**What you should do:**
Return every line below that contains the string "clef". Case counts.

**Material for the task:**

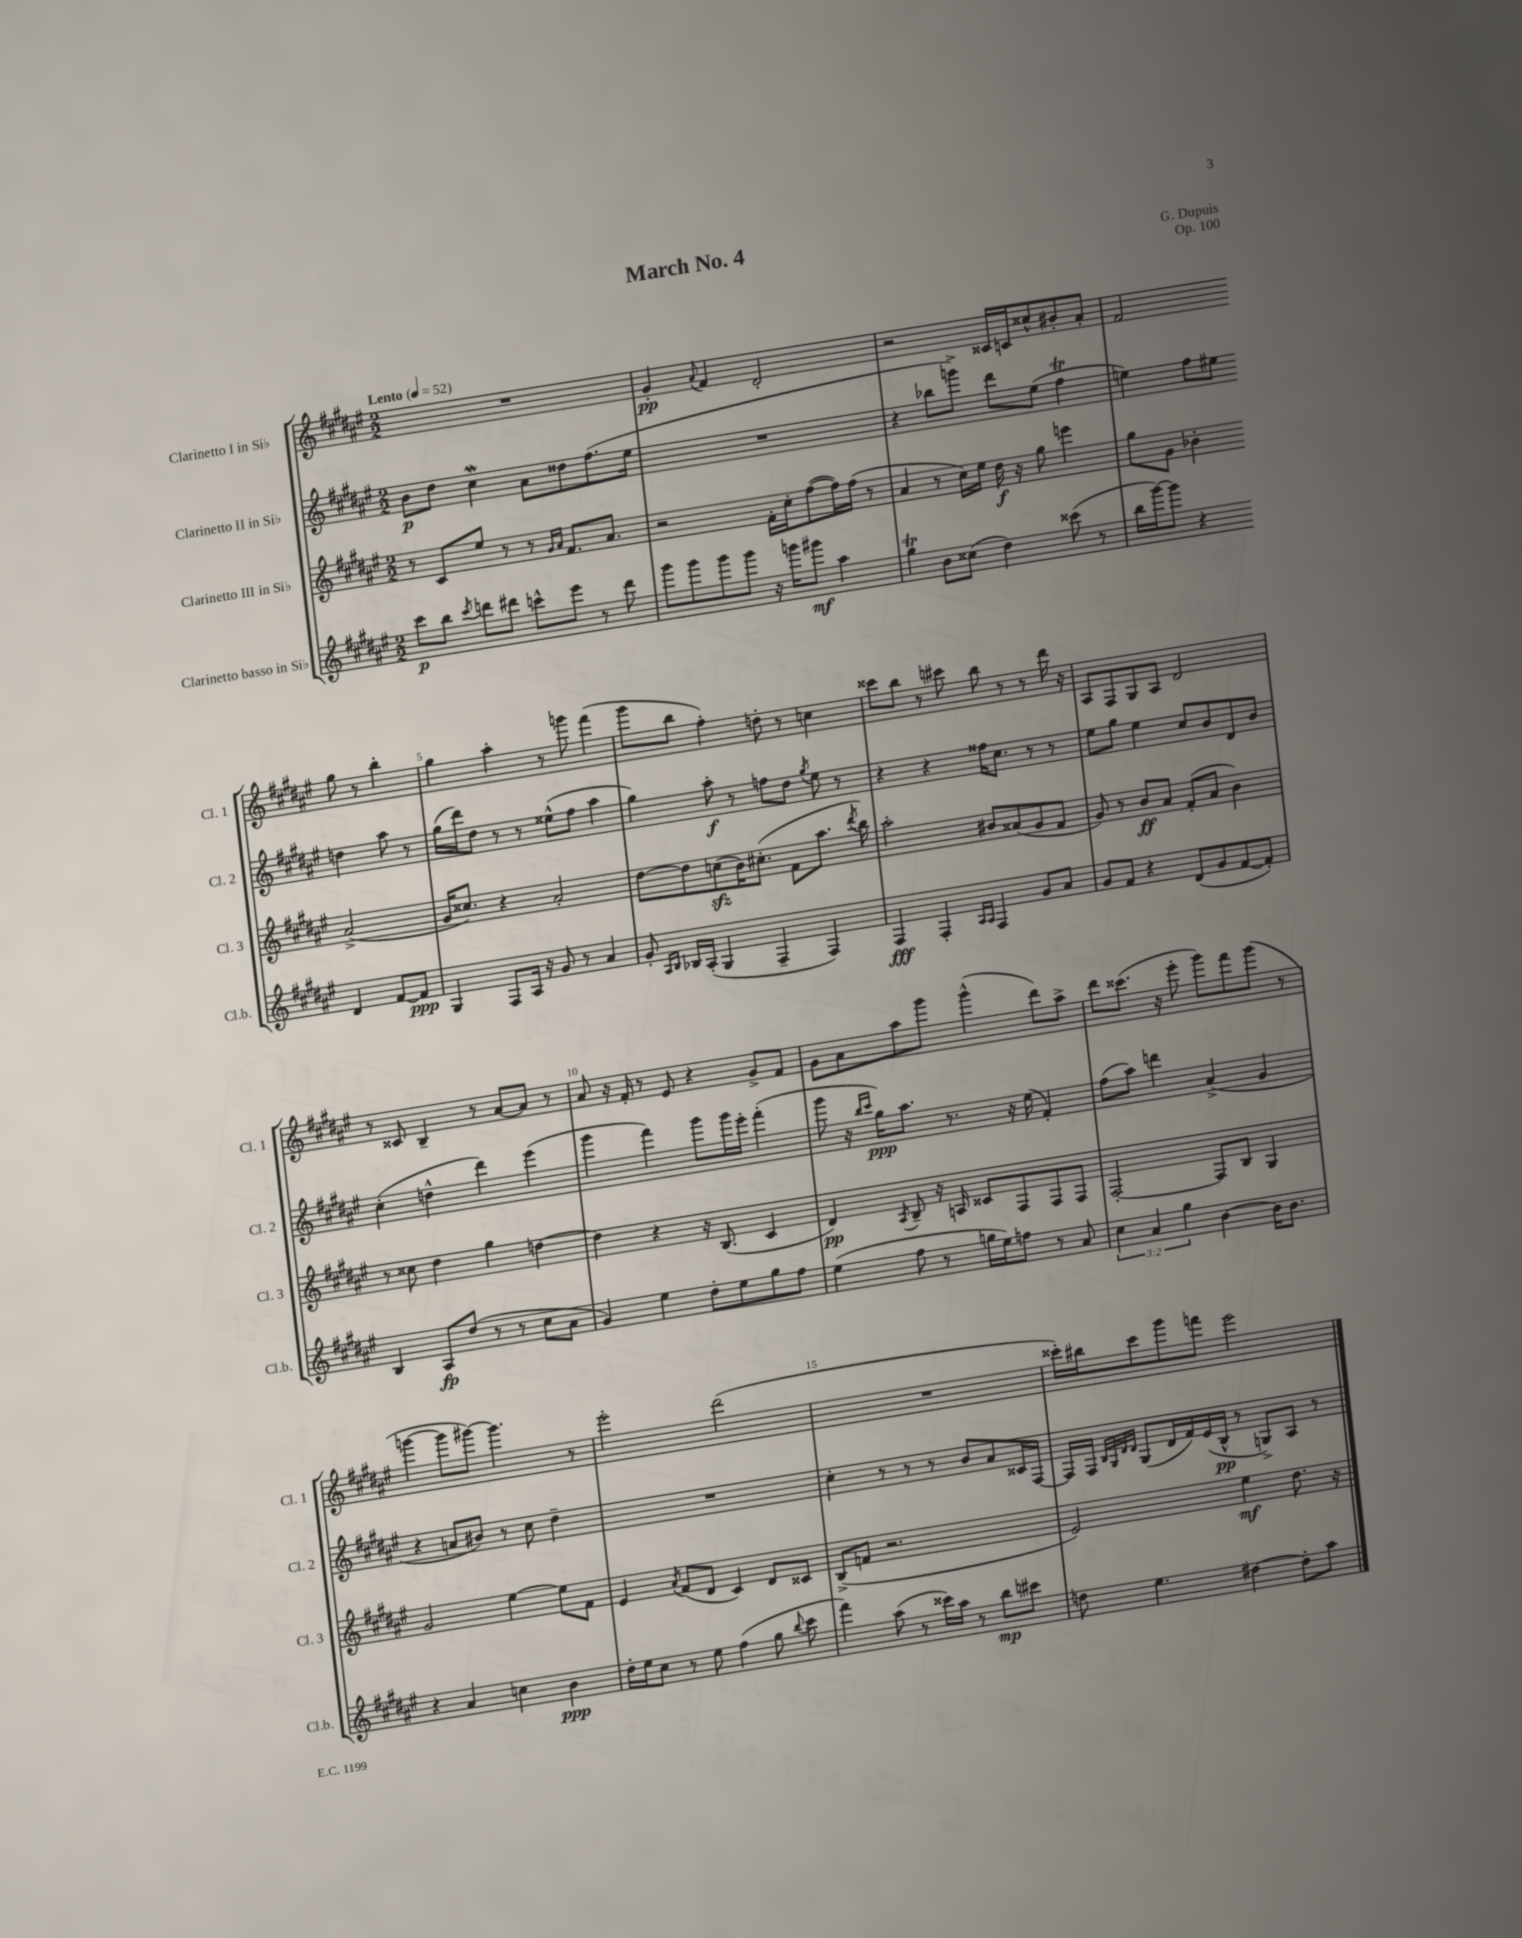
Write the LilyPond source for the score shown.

\header { title = "March No. 4" composer = "G. Dupuis" opus = "Op. 100" }
<<
\new StaffGroup <<
\new Staff = "s0" \with { instrumentName = "Clarinetto I in Sib" shortInstrumentName = "Cl. 1" } {
    \clef treble \key fis \major \numericTimeSignature \time 2/2 \tempo "Lento" 4 = 52
    \autoBeamOff R1 |
    gis'4-.\pp \appoggiatura { ais'8 } fis'4 dis'2-. |
    r2 cisis'16[ c'16 cisis''8-^ bis'8-. ais'8]-. |
    fis'2 gis''8 r8 b''4-. |
    gis''4 ais''4-. r8 g'''8 fis'''4( |
    gis'''8[ b''8] fis''4-.) d''8-. r8 c''4 |
    cisis'''8[ b''8] r8 cis'''8 b''8 r8 r8 dis'''16 r16 |
    ais8[ fis8 gis8 ais8] dis'2 |
    r8 cisis'8 b4-- r8 ais'8[~ ais'8] r8 |
    ais'8 r16 fis'16-. r8 eis'8 r4 gis'8[-> fis'8] |
    gis'8[ ais'8 ais''8 gis'''8] gis'''4-^( dis'''8[) ais''8]-> |
    dis'''8[ cisis'''8.]( r16 eis'''8-. gis'''8[) fis'''8 gis'''8]( r8 |
    g'''4~ g'''8[ gis'''8]~) gis'''4. r8 |
    eis'''2-. dis'''2( |
    R1 |
    cisis'''16[-.) bis''16 cisis'''8 gis'''8 f'''8] eis'''2 \bar "|." |
}
\new Staff = "s1" \with { instrumentName = "Clarinetto II in Sib" shortInstrumentName = "Cl. 2" } {
    \clef treble \key fis \major \numericTimeSignature \time 2/2
    \autoBeamOff b'8[\p dis''8] cis''4\mordent ais'8[ disis''8 fis''8.( eis''16] |
    R1 |
    r4 bes''8[ g'''8]->) dis'''8[ eis''8]( fis''4\trill |
    e''4) fis''8[ eis''8] d''4 ais''8 r8 |
    gis''16[( dis'''16) dis''8] r8 r8 eisis''8[-^( fis''8] ais''4 |
    gis''4) ais''8-.\f r8 f''8[ dis''8] \acciaccatura { gis''8 } eis''8 r8 |
    r4 r4 fisis''16[ cis''8.] r8 r8 |
    eis''8[ gis''8] eis''4 cis''8[ b'8 dis'8 b'8] |
    cis''4-.( d''4-^ dis'''4) eis'''4( |
    gis'''4 fis'''4) gis'''8[ gis'''16 eis'''16]-. fis'''4-.( |
    gis'''8 r16 \grace { b''16[ cis'''16] } gis''16[\ppp) ais''8.] r8. r16 eis''16( fis'4-.) |
    fis''8[( ais''8]) d'''4 ais'4->( gis'4 |
    r4 a'8[ bis'8]) r8 cis''8 dis''4-- |
    R1 |
    cis''4-. r8 r8 r8 b'8[ ais'8 cisis'16 fis16]~ |
    fis16[ fis16] \grace { b32[ gis32 dis'32 dis'32] } gis8[( dis'16 fis'16) eis'16( b16]-^\pp r8 g8[->) ais8] r8 \bar "|." |
}
\new Staff = "s2" \with { instrumentName = "Clarinetto III in Sib" shortInstrumentName = "Cl. 3" } {
    \clef treble \key fis \major \numericTimeSignature \time 2/2
    \autoBeamOff r8 cis'8[ eis''8] r8 r8 \grace { gis'16[ ais'16] } fis'8.[ ais'8.] |
    r2 fis'16[-. cis''16-. fis''8~( fis''16) fis''16]( r8 |
    ais'4 r8 cis''16[) eis''16] dis''16\f r16 gis''8 e'''4 |
    gis''8[ gis'8] bes'4-. ais'2->( |
    gis'16[ cisis''8.]) r4 ais'2-. |
    dis''8[~ dis''8 c''8\sfz( b'16) cis''8.]-.( fis'8[ ais''8.] \acciaccatura { dis'''8 } b''16) |
    ais''2-. bis'8[ aisis'8( gis'8 fis'8] |
    gis'8) r8 b'8[\ff ais'8] fis'8[-.( ais'8] b'4) |
    r8 cisis''8 dis''4 gis''4 d''4~ |
    d''4 r4 r16 b8.( cis'4 |
    dis'4\pp) \acciaccatura { ais8 } b8-- r16 a16 cisis'8[ fis8 fis8 fis8] |
    fis2~-. fis8[ b8] gis4 |
    gis'2 eis''4~ eis''8[ fis'8] |
    eis'4 \acciaccatura { ais'8 } fis'8[( dis'8] cis'4) dis'8[ cisis'8] |
    b8[->( f'8] r2. |
    eis'2) eis''4\mf dis''8. r16 \bar "|." |
}
\new Staff = "s3" \with { instrumentName = "Clarinetto basso in Sib" shortInstrumentName = "Cl.b." } {
    \clef treble \key fis \major \numericTimeSignature \time 2/2 \override Staff.TupletNumber.text = #tuplet-number::calc-fraction-text
    \autoBeamOff cis'''8[\p b''8] \acciaccatura { cis'''8 } d'''8[ dis'''8] c'''8[-^ eis'''8] r8 dis'''8 |
    gis'''8[ gis'''8 gis'''8 gis'''8] r16 g'''16[ gis'''8]\mf ais''4 |
    gis''4\trill b'8[ cisis''8]( dis''4) cisis'''8( r8 |
    b''16[ gis'''16~) gis'''8] r4 dis'4 fis'8[~ fis'8]\ppp |
    gis4 fis8[ ais16] r16 gis'8 r8 ais'4 |
    gis'8-. \grace { ais16[ b16] } bes16[ ais16]-.( gis4 fis4-- fis4) |
    fis4\fff fis4-. \grace { ais16[ ais16] } fis4 gis'8[ ais'8] |
    gis'8[ fis'8] r4 dis'8[( gis'8 fis'8~ fis'8]-.) |
    b4 ais8[\fp dis''8]( r8 r8 cis''8[ ais'8] |
    gis'4) eis''4 dis''8[-. eis''8 gis''8 fis''8] |
    eis''4( fis''8 r8 g''16[ eis''16) f''8] r8 ais'8 |
    \tuplet 3/2 { cis''4 ais'4 gis''4 } b'4~ b'16[ b'8.] |
    r4 ais'4 c''4 b'4\ppp |
    dis''16[-. eis''16 cis''8] r8 eis''8 fis''4( gis''8 \appoggiatura { b''8 } cis'''8 |
    fis'''4) ais''8( r8 cisis'''16[) ais''16] r8 b''8[\mp cis'''8] |
    d''8 eis''4. dis''4~ dis''8[-. ais''8] \bar "|." |
}
>>
>>
\layout { \context { \Score \override BarNumber.break-visibility = ##(#f #t #t) barNumberVisibility = #(every-nth-bar-number-visible 5) } }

**Result:**
    \clef treble \key fis \major \numericTimeSignature \time 2/2 \tempo "Lento" 4 = 52
    \clef treble \key fis \major \numericTimeSignature \time 2/2
    \clef treble \key fis \major \numericTimeSignature \time 2/2
    \clef treble \key fis \major \numericTimeSignature \time 2/2 \override Staff.TupletNumber.text = #tuplet-number::calc-fraction-text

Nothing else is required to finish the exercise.